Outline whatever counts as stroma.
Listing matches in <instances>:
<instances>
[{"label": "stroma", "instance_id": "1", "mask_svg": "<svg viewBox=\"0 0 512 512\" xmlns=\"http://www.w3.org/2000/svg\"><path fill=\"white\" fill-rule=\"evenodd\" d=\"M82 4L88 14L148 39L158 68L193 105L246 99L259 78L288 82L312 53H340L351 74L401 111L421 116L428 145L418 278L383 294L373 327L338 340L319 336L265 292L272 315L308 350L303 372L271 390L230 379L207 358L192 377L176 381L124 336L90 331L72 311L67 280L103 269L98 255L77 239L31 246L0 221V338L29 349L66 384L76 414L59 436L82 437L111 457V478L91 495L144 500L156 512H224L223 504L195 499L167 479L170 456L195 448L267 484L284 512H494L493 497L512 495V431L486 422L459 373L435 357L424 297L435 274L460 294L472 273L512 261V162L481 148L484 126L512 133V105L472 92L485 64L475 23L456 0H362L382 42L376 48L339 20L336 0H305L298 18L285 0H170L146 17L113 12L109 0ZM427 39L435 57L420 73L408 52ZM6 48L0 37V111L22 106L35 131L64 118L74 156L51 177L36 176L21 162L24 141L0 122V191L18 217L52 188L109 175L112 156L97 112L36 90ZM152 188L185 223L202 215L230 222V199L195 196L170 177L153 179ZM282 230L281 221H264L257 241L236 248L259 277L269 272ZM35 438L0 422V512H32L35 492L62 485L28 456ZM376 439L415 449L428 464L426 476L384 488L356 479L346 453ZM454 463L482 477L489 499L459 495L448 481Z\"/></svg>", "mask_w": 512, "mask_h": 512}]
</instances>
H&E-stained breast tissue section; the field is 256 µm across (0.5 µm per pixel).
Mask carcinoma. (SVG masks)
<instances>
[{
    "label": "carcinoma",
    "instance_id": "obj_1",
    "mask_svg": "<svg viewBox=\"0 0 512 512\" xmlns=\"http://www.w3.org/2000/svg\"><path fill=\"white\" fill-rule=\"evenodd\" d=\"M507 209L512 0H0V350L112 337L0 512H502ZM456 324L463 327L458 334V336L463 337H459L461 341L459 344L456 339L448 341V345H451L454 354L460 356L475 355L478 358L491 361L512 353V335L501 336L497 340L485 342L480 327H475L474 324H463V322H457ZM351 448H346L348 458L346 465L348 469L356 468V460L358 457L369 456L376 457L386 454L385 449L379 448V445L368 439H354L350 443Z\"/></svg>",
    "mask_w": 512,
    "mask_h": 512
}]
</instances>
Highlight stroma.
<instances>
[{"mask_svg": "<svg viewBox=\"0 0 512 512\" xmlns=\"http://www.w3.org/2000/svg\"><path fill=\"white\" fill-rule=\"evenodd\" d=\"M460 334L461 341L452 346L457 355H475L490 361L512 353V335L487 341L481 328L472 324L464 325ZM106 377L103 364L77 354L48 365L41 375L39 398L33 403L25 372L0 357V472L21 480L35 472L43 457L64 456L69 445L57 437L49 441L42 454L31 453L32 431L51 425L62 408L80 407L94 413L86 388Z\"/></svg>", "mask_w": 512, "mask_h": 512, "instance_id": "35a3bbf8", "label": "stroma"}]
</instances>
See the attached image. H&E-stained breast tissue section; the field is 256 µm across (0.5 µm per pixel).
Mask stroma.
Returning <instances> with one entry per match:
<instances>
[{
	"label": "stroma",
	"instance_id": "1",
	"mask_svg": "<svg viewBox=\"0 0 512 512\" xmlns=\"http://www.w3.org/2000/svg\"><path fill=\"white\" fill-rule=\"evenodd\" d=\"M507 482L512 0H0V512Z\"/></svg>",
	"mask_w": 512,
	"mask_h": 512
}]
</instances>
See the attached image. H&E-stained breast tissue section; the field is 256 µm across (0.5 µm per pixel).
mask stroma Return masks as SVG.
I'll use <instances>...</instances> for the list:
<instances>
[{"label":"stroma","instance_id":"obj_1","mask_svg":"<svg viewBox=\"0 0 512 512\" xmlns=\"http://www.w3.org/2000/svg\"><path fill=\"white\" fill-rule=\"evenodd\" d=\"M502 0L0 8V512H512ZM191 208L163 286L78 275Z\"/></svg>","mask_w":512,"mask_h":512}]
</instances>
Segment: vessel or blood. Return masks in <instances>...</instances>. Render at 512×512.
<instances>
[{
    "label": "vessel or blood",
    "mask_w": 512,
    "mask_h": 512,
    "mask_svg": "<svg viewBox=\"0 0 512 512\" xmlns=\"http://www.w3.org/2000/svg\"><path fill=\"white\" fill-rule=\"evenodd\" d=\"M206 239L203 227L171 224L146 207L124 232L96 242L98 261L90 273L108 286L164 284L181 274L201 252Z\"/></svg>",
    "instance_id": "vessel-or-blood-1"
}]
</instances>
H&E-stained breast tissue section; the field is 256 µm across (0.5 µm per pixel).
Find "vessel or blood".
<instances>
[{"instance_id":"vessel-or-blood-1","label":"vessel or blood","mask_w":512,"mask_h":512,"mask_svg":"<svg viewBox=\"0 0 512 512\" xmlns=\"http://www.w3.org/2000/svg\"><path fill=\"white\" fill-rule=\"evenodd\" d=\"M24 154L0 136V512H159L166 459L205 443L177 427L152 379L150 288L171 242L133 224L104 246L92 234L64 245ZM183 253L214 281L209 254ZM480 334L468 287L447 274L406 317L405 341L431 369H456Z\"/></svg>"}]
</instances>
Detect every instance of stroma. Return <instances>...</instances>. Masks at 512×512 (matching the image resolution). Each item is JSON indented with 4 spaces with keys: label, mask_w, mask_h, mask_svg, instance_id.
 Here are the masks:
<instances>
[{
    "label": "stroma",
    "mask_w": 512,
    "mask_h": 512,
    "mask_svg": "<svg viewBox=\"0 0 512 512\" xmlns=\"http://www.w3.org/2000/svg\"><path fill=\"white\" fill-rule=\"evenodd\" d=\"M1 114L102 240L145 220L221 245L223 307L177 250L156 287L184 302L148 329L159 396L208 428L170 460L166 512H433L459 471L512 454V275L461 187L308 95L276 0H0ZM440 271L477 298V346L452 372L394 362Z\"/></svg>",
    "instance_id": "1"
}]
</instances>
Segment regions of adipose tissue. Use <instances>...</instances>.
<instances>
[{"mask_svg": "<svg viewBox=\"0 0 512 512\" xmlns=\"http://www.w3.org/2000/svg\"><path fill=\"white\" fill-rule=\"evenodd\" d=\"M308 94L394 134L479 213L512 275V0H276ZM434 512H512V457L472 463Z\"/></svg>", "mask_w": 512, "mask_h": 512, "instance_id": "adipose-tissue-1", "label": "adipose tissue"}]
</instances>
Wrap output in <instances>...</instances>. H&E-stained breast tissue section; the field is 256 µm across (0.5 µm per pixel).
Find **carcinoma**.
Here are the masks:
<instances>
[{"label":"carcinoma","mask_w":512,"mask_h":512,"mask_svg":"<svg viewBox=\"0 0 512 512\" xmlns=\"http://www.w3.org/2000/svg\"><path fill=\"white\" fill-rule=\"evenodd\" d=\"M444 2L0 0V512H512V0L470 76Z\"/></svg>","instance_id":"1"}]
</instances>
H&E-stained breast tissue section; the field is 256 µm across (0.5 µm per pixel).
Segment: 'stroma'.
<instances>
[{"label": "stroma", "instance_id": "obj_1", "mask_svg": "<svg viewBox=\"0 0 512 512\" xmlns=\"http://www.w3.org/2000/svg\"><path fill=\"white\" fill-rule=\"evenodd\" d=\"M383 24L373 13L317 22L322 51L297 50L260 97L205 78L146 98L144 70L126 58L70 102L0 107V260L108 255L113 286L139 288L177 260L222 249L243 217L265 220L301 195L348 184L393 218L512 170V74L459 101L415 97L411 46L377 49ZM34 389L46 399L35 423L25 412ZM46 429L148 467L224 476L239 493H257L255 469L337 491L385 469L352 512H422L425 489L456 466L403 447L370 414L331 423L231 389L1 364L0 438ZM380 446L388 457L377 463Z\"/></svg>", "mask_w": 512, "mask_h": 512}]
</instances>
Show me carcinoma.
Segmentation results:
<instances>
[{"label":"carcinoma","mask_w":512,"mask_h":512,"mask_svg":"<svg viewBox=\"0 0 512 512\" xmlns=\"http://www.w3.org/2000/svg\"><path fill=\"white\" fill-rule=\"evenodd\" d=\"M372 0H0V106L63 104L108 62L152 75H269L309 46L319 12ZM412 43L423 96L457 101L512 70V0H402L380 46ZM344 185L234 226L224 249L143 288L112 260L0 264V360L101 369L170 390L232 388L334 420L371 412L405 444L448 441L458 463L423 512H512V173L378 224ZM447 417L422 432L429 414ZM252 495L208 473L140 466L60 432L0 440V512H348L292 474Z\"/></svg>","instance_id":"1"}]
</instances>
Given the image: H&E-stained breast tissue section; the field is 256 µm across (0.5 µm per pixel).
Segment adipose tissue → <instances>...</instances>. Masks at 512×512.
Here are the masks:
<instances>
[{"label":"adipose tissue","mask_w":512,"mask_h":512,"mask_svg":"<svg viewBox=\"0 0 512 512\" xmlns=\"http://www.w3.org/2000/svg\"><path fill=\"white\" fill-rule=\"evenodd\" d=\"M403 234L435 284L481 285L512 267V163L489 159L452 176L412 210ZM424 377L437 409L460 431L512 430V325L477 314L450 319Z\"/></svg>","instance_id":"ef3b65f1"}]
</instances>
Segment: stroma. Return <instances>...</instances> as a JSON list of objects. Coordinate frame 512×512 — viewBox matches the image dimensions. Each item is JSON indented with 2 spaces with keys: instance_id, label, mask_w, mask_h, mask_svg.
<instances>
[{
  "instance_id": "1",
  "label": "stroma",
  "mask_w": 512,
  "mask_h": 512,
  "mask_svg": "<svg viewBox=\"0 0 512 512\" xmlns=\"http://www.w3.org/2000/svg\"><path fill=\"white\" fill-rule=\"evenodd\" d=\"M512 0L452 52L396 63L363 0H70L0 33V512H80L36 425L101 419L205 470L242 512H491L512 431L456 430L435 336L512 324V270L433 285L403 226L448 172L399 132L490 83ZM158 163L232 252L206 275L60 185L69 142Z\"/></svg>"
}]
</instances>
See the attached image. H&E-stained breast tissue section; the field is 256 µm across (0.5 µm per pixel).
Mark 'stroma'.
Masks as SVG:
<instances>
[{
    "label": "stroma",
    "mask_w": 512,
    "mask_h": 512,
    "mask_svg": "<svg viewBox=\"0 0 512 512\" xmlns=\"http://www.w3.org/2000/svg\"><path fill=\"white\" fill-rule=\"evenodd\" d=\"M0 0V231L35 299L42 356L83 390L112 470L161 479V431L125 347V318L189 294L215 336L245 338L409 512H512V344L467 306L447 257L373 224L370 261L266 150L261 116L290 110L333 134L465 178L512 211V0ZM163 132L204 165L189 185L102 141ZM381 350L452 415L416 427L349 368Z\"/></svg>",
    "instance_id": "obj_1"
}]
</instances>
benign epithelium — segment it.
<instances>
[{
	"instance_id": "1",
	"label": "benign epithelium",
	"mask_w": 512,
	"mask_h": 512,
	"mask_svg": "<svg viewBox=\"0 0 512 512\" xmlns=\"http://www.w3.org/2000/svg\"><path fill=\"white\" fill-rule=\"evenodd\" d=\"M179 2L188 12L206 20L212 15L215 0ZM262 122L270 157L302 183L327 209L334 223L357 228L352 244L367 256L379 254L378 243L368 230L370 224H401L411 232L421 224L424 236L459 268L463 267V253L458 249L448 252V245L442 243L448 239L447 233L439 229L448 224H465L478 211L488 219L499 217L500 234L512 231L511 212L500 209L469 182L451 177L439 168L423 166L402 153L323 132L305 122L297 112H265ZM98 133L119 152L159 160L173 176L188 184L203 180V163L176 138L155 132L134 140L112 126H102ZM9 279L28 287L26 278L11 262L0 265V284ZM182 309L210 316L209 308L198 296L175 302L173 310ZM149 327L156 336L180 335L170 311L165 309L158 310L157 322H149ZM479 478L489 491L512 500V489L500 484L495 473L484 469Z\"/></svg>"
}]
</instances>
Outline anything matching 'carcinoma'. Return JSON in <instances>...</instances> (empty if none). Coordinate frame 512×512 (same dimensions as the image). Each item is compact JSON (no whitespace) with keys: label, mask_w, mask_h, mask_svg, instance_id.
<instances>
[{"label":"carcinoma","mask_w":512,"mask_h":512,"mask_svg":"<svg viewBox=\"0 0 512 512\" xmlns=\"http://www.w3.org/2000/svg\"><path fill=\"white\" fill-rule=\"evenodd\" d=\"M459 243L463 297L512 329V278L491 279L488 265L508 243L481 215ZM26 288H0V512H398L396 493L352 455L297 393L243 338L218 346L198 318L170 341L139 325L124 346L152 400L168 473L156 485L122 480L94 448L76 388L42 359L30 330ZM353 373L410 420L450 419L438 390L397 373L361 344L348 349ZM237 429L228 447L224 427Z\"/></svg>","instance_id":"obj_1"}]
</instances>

******

■ **Goal**: Write out, from the lines above, only those from the line with "Show me carcinoma." to the line with "Given the image: H&E-stained", exactly as given, including the first and the last.

■ **Output below**:
Show me carcinoma.
Segmentation results:
<instances>
[{"label":"carcinoma","mask_w":512,"mask_h":512,"mask_svg":"<svg viewBox=\"0 0 512 512\" xmlns=\"http://www.w3.org/2000/svg\"><path fill=\"white\" fill-rule=\"evenodd\" d=\"M372 0H0V106L63 104L108 62L152 75H269L309 46L319 12ZM412 43L423 96L457 101L512 70V0H402L380 46ZM344 185L234 226L224 249L143 288L112 260L0 264V360L101 369L170 390L232 388L334 420L371 412L405 444L448 441L458 463L423 512H512V173L378 224ZM447 417L422 432L429 414ZM252 495L208 473L140 466L60 432L0 440V512H348L292 474Z\"/></svg>","instance_id":"1"}]
</instances>
Given the image: H&E-stained breast tissue section; the field is 256 µm across (0.5 µm per pixel).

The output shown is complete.